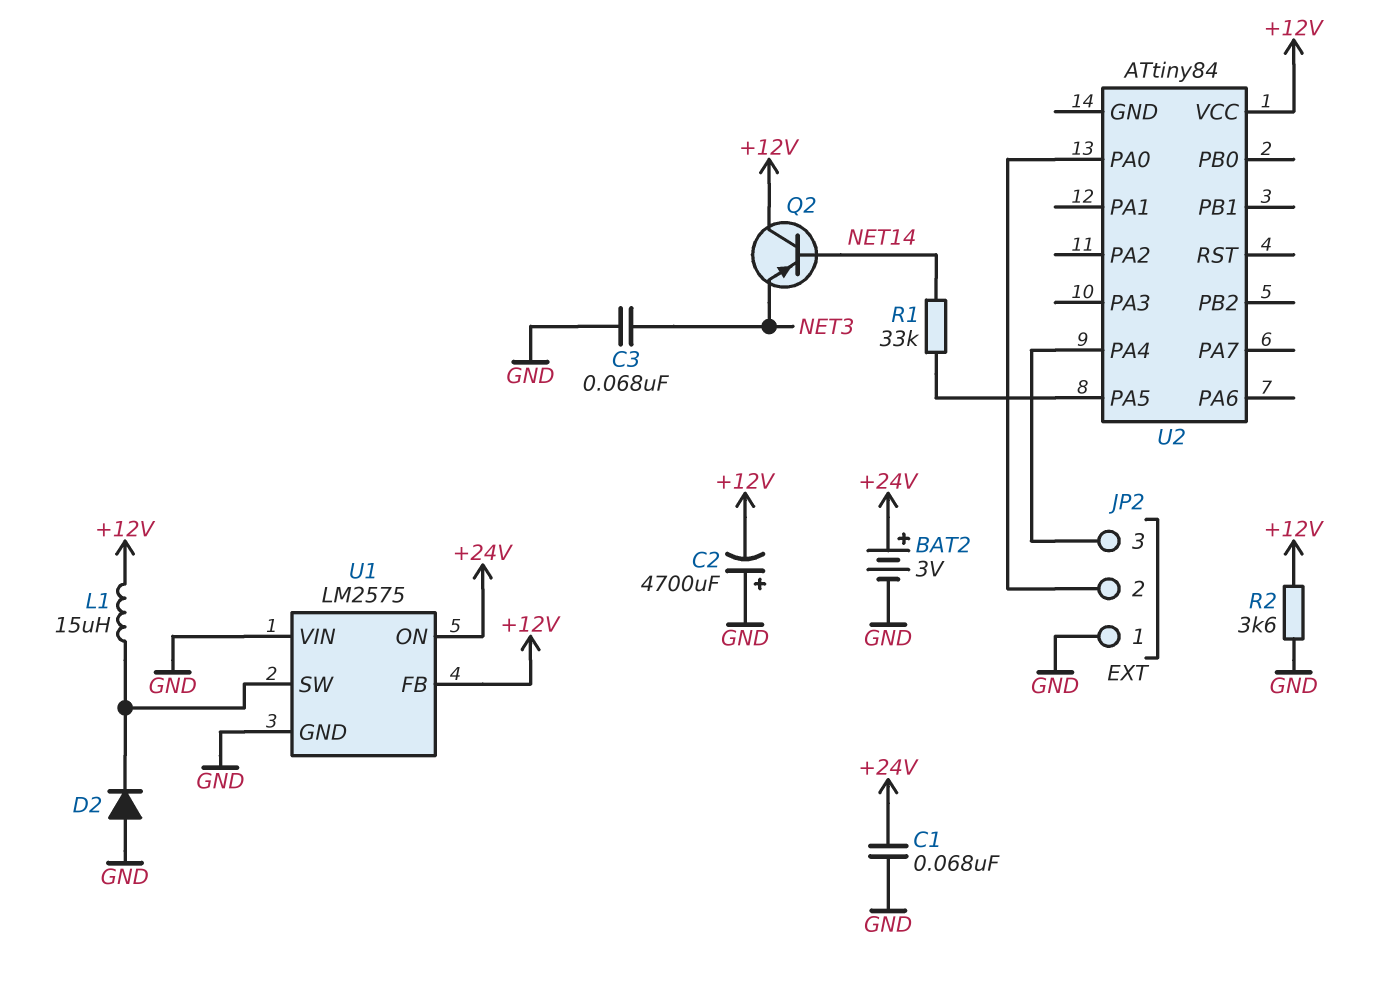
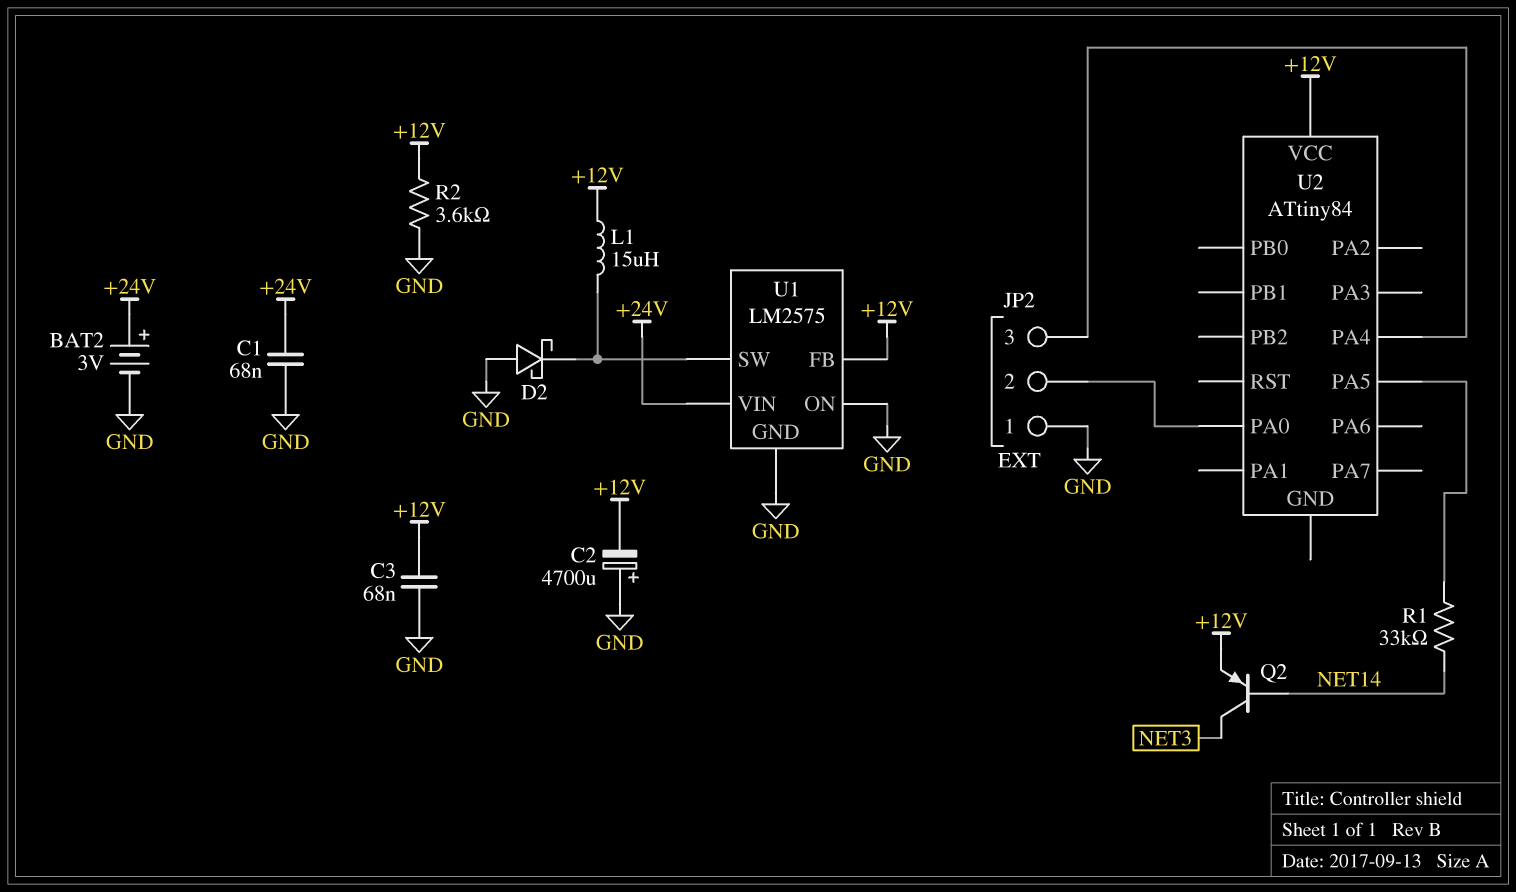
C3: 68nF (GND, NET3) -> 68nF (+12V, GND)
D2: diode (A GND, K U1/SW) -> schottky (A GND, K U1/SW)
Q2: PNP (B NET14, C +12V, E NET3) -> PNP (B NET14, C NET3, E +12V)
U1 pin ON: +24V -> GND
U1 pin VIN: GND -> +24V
* * *
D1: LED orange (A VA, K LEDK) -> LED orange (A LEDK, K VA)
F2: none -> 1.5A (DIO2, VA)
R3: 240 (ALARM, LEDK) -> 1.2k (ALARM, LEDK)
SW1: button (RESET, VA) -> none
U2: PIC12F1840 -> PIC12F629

== Your task ==
In the listing above, transcribe exactly everything from the line containing "D2: diode (A" down to the line containing "U1 pin VIN: GND -> +24V", including both and nothing more.

== Response to the exercise ==
D2: diode (A GND, K U1/SW) -> schottky (A GND, K U1/SW)
Q2: PNP (B NET14, C +12V, E NET3) -> PNP (B NET14, C NET3, E +12V)
U1 pin ON: +24V -> GND
U1 pin VIN: GND -> +24V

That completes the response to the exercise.